_DATASET CONTENT_:
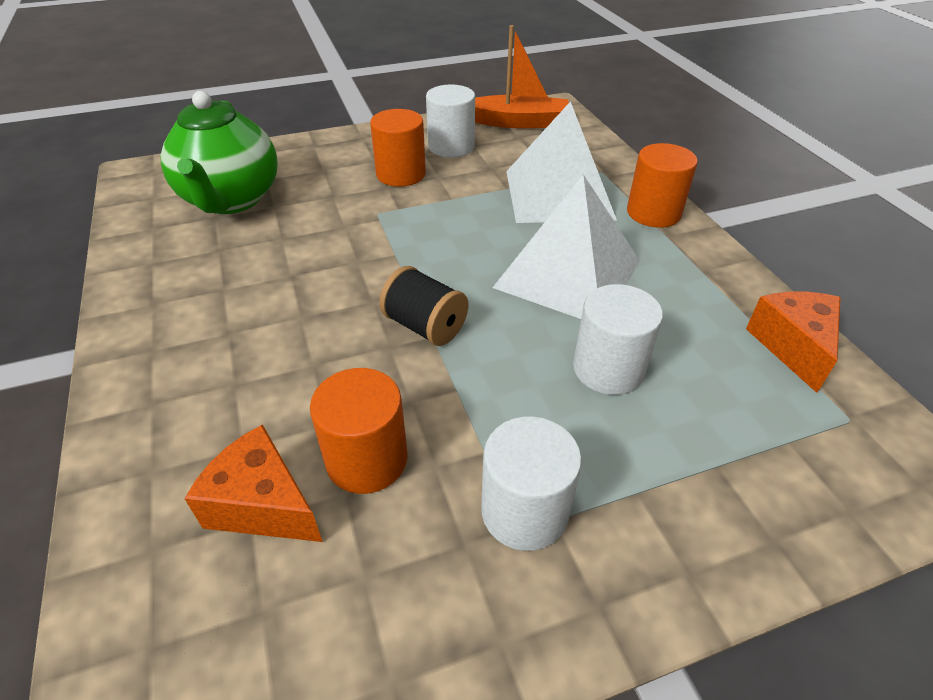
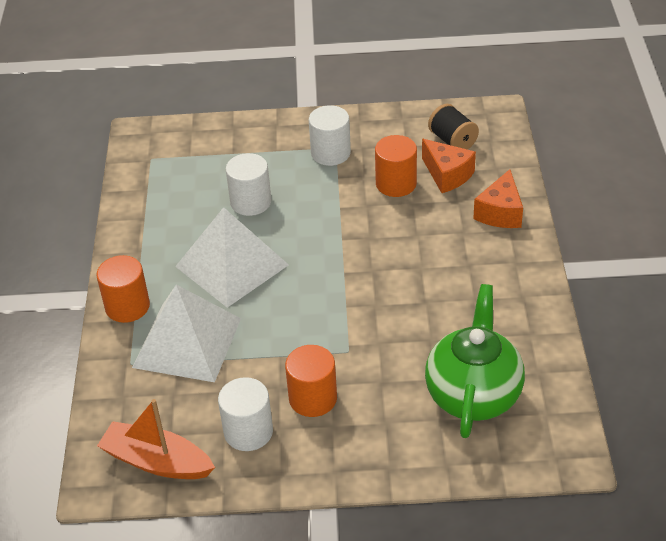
camera: 160 degrees left, 0 degrees up
(425, 326) = (344, 246): black spool -> black spool (453, 141)
(793, 346) = (138, 195): orange cheese -> orange cheese (500, 212)

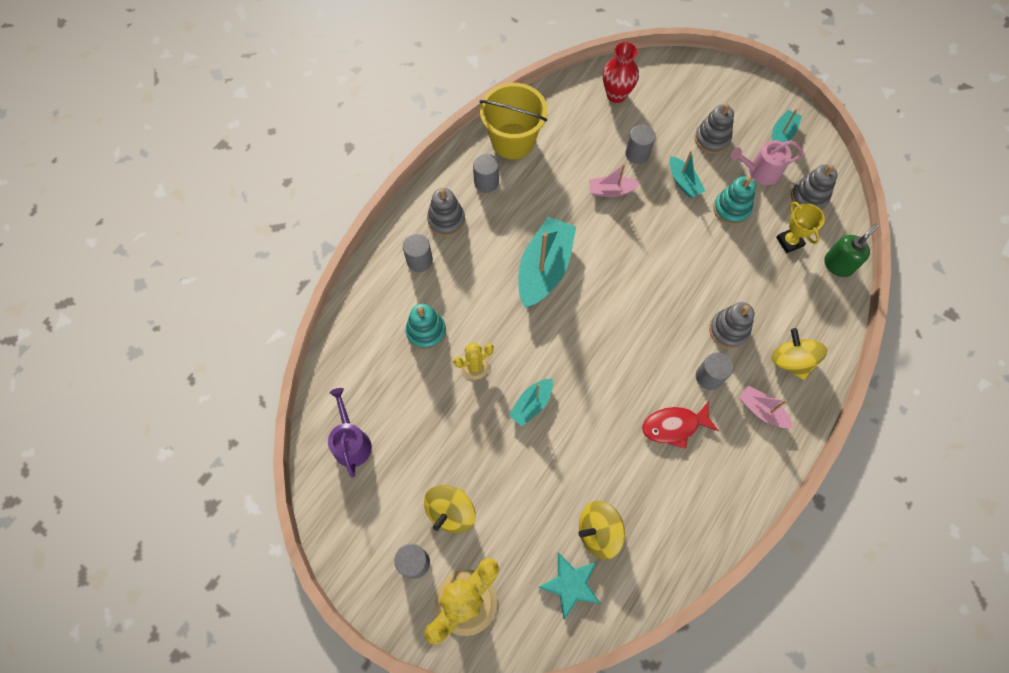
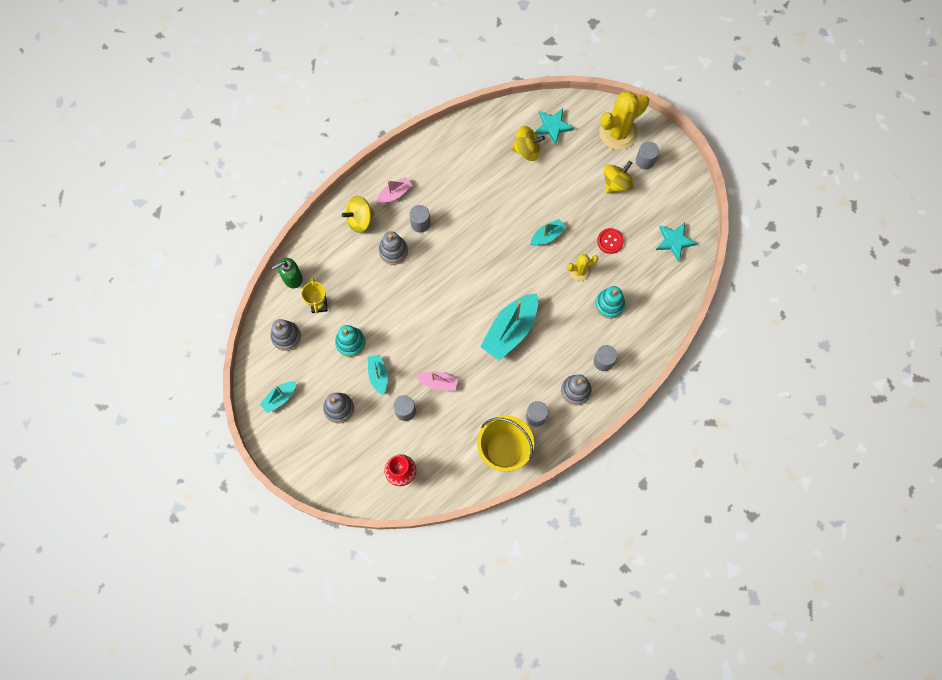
camera: 165 degrees left, 5 degrees up
(351, 442) = (674, 241): purple watering can -> turquoise star
(442, 419) = (610, 241): none -> red button
(674, 426) = (456, 198): red fish -> none
(760, 171) = (313, 369): pink watering can -> none
(761, 410) = (394, 193): pink boat -> pink boat turned 90 degrees counterclockwise
(791, 361) = (360, 220): yellow spinning top -> yellow spinning top turned 75 degrees clockwise

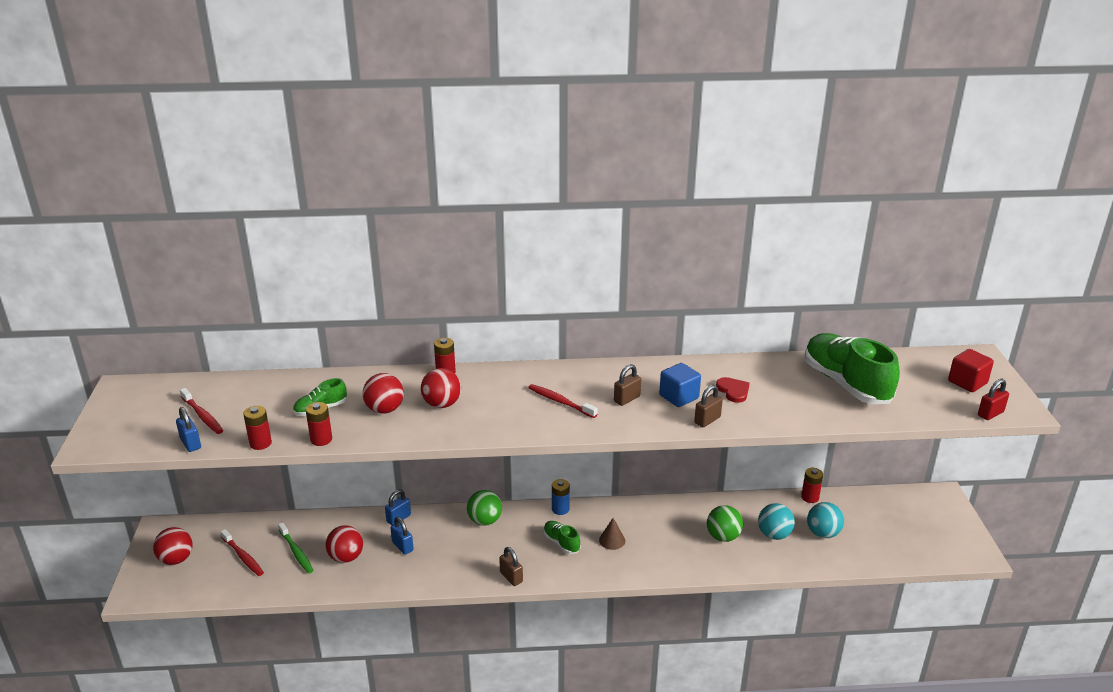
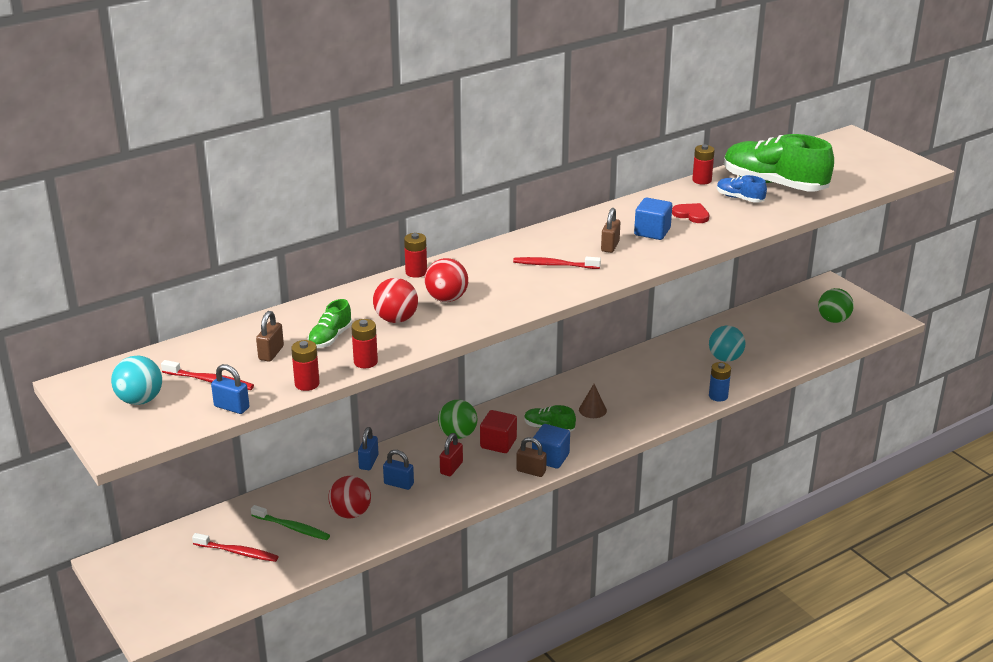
camera: 30 degrees left, 0 degrees up
(176, 559) = (163, 582): red ball -> none
(537, 571) = (550, 458): none -> blue cube
(560, 509) = (520, 401): blue battery -> blue battery (718, 396)
(707, 420) = (695, 243): brown padlock -> brown padlock (271, 353)
(723, 536) = (685, 374): green ball -> green ball (833, 320)
(796, 388) = (740, 198): none -> blue shoe
(810, 497) = (728, 320): red battery -> red battery (702, 180)
(823, 533) = (763, 344): turquoise ball -> turquoise ball (140, 400)
(967, 382) = (862, 158): red cube -> red cube (498, 443)
(990, 414) = (900, 176): red padlock -> red padlock (451, 468)

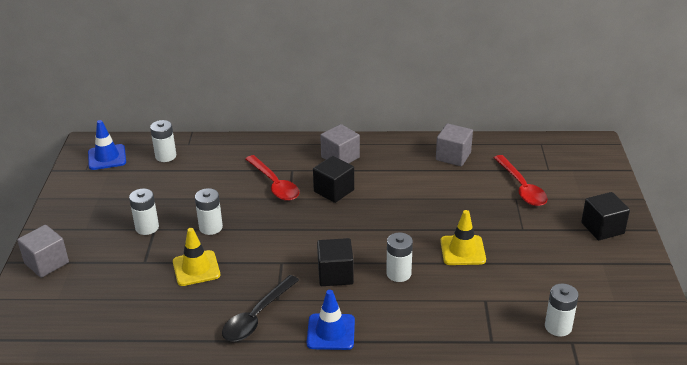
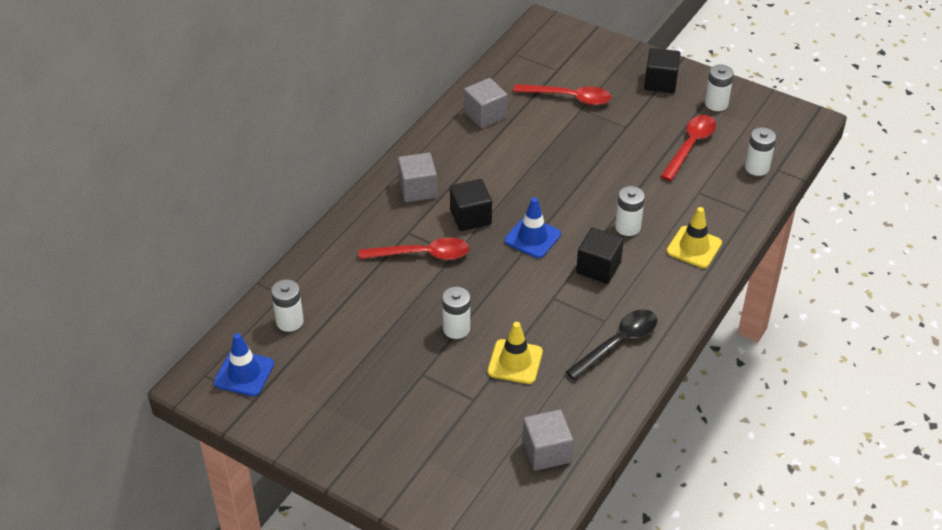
camera: 60 degrees left, 10 degrees up
(46, 263) = (411, 481): grey cube -> grey cube (546, 451)
(147, 227) = (415, 379): white battery -> white battery (716, 104)
(256, 317) = (618, 343): black spoon -> black spoon turned 105 degrees counterclockwise
(331, 332) = (672, 301): blue traffic cone -> blue traffic cone (532, 237)
(462, 250) = (627, 174): yellow traffic cone -> yellow traffic cone (694, 247)
(540, 274) = (690, 146): none -> red spoon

_EXERCISE OBJECTIVE_: Starting at the line with "(331, 332) = (672, 301): blue", copy every line down to the last one above, exactly as written and with nothing else.

_EXERCISE RESULT_:
(331, 332) = (672, 301): blue traffic cone -> blue traffic cone (532, 237)
(462, 250) = (627, 174): yellow traffic cone -> yellow traffic cone (694, 247)
(540, 274) = (690, 146): none -> red spoon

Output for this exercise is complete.